* [ACTION ITEM] Start at the line with "tan plate H8" in the records below, stop at the line with "green brick F1:F2 level 1 -> none", and return every line in that span exactly, the two end lines included.

Top of SOURCE MATERIAL

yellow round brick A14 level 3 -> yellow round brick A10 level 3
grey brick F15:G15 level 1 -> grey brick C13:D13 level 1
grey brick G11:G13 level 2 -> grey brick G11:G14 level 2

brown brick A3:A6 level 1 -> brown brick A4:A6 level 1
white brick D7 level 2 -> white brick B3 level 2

Bottom of SOURCE MATERIAL
Top of SOURCE MATERIAL

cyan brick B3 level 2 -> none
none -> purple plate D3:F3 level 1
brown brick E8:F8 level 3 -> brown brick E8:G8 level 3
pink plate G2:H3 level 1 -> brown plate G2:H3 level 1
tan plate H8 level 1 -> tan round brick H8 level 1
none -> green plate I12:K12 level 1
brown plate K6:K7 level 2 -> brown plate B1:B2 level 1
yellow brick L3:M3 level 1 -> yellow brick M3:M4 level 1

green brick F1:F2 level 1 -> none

Bottom of SOURCE MATERIAL
Top of SOURCE MATERIAL

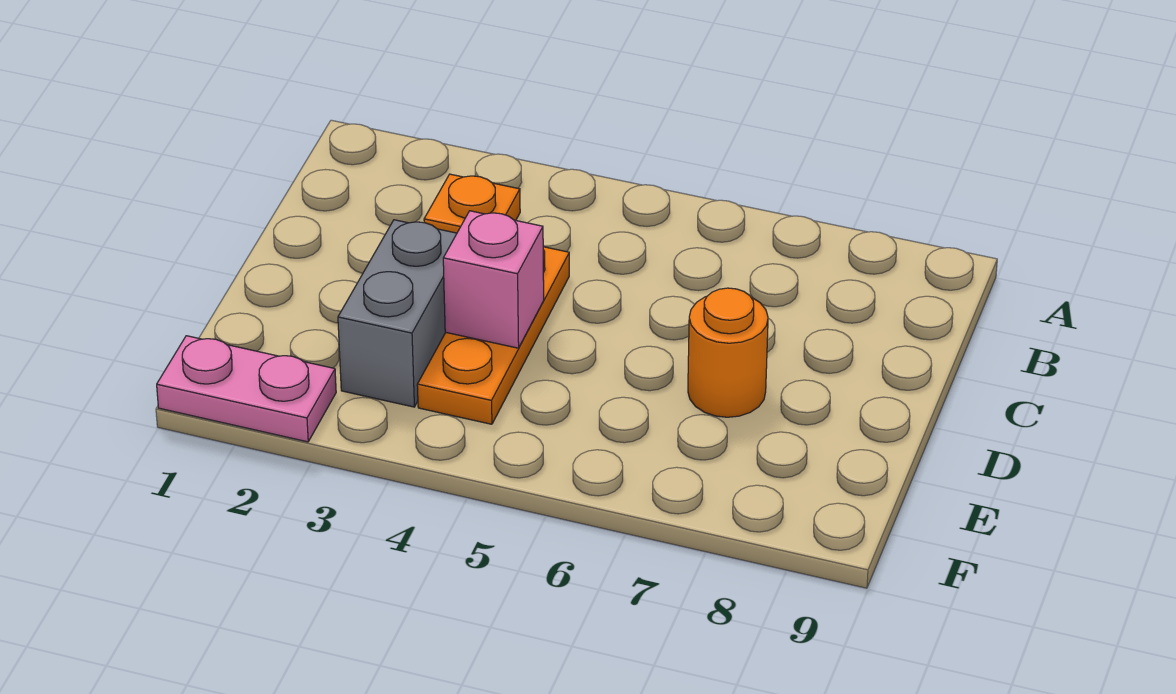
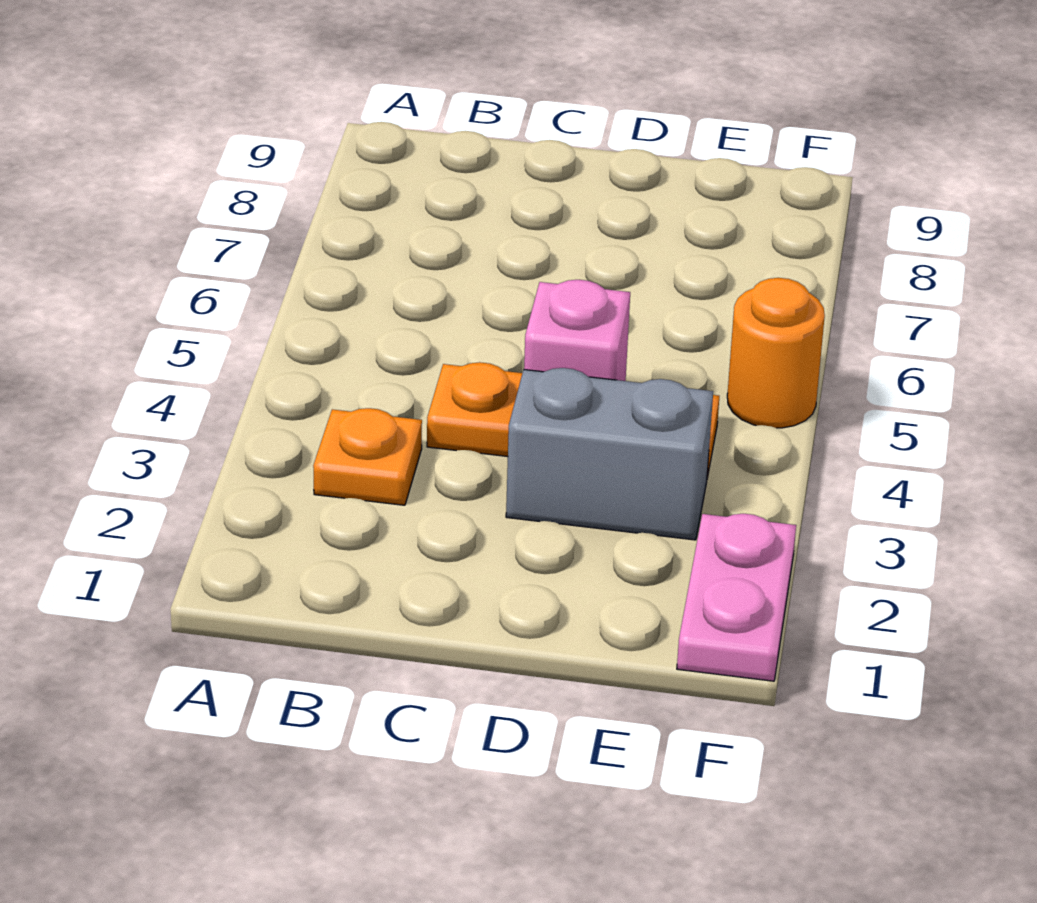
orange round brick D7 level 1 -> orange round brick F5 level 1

Bottom of SOURCE MATERIAL

* [FINISHED EXERCISE]
tan plate H8 level 1 -> tan round brick H8 level 1
none -> green plate I12:K12 level 1
brown plate K6:K7 level 2 -> brown plate B1:B2 level 1
yellow brick L3:M3 level 1 -> yellow brick M3:M4 level 1

green brick F1:F2 level 1 -> none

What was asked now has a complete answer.